Return the listing below exactly. Leave its pictures out.

Start of DATA PROVIDED

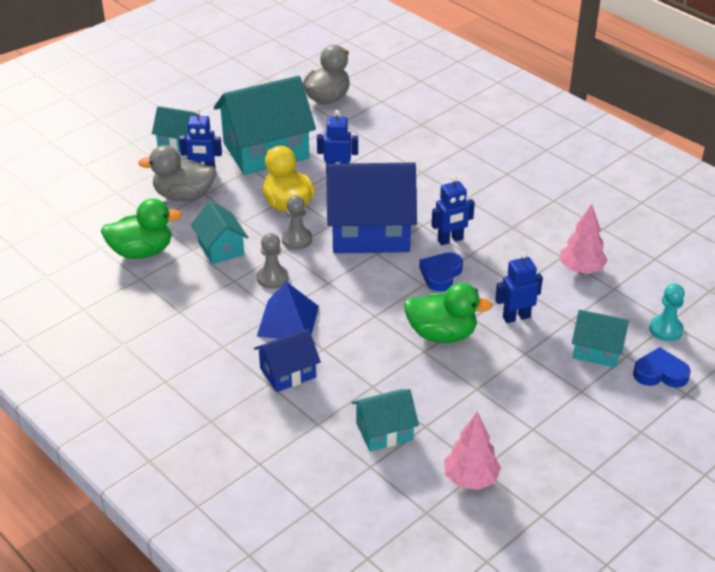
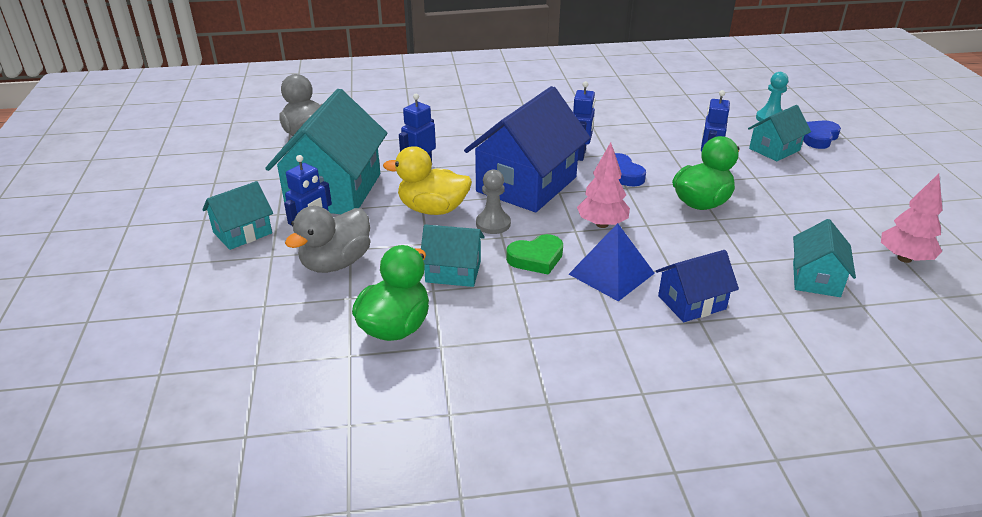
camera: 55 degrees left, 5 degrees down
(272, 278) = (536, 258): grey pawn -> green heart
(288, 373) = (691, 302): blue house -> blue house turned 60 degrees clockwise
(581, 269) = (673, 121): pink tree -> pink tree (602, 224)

End of DATA PROVIDED

> [EXERCISE SOLUTION]:
camera: 55 degrees left, 5 degrees down
(272, 278) = (536, 258): grey pawn -> green heart
(288, 373) = (691, 302): blue house -> blue house turned 60 degrees clockwise
(581, 269) = (673, 121): pink tree -> pink tree (602, 224)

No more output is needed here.